::: SUPPLIED MATERIAL :::
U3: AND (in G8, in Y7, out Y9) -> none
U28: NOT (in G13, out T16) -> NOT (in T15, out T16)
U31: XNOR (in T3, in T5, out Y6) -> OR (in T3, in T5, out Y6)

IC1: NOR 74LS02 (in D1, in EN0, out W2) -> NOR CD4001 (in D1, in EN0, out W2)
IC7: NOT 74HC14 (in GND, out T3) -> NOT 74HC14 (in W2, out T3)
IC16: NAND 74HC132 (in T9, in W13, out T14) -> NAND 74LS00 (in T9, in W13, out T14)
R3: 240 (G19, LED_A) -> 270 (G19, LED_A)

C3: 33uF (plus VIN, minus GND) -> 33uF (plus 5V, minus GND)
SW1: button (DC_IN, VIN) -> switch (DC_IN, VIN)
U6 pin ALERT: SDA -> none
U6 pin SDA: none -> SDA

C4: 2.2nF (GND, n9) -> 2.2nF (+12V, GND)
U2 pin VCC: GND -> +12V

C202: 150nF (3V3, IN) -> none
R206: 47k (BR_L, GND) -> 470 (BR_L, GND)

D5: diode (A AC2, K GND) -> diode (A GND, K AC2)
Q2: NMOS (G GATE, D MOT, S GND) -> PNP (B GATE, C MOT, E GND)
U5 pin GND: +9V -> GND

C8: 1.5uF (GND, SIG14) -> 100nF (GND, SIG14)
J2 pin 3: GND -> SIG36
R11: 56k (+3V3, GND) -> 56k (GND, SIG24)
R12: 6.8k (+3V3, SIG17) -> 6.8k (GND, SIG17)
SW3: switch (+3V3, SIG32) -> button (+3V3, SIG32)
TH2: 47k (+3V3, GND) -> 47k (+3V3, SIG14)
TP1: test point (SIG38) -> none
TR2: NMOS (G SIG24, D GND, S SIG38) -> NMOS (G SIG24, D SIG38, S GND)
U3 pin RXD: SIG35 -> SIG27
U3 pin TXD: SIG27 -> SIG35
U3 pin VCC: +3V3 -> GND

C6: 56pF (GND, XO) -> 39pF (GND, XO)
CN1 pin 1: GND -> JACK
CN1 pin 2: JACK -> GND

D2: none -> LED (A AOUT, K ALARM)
:::
Retype all the data, keeping every character the same.

# RESULT
U3: AND (in G8, in Y7, out Y9) -> none
U28: NOT (in G13, out T16) -> NOT (in T15, out T16)
U31: XNOR (in T3, in T5, out Y6) -> OR (in T3, in T5, out Y6)

IC1: NOR 74LS02 (in D1, in EN0, out W2) -> NOR CD4001 (in D1, in EN0, out W2)
IC7: NOT 74HC14 (in GND, out T3) -> NOT 74HC14 (in W2, out T3)
IC16: NAND 74HC132 (in T9, in W13, out T14) -> NAND 74LS00 (in T9, in W13, out T14)
R3: 240 (G19, LED_A) -> 270 (G19, LED_A)

C3: 33uF (plus VIN, minus GND) -> 33uF (plus 5V, minus GND)
SW1: button (DC_IN, VIN) -> switch (DC_IN, VIN)
U6 pin ALERT: SDA -> none
U6 pin SDA: none -> SDA

C4: 2.2nF (GND, n9) -> 2.2nF (+12V, GND)
U2 pin VCC: GND -> +12V

C202: 150nF (3V3, IN) -> none
R206: 47k (BR_L, GND) -> 470 (BR_L, GND)

D5: diode (A AC2, K GND) -> diode (A GND, K AC2)
Q2: NMOS (G GATE, D MOT, S GND) -> PNP (B GATE, C MOT, E GND)
U5 pin GND: +9V -> GND

C8: 1.5uF (GND, SIG14) -> 100nF (GND, SIG14)
J2 pin 3: GND -> SIG36
R11: 56k (+3V3, GND) -> 56k (GND, SIG24)
R12: 6.8k (+3V3, SIG17) -> 6.8k (GND, SIG17)
SW3: switch (+3V3, SIG32) -> button (+3V3, SIG32)
TH2: 47k (+3V3, GND) -> 47k (+3V3, SIG14)
TP1: test point (SIG38) -> none
TR2: NMOS (G SIG24, D GND, S SIG38) -> NMOS (G SIG24, D SIG38, S GND)
U3 pin RXD: SIG35 -> SIG27
U3 pin TXD: SIG27 -> SIG35
U3 pin VCC: +3V3 -> GND

C6: 56pF (GND, XO) -> 39pF (GND, XO)
CN1 pin 1: GND -> JACK
CN1 pin 2: JACK -> GND

D2: none -> LED (A AOUT, K ALARM)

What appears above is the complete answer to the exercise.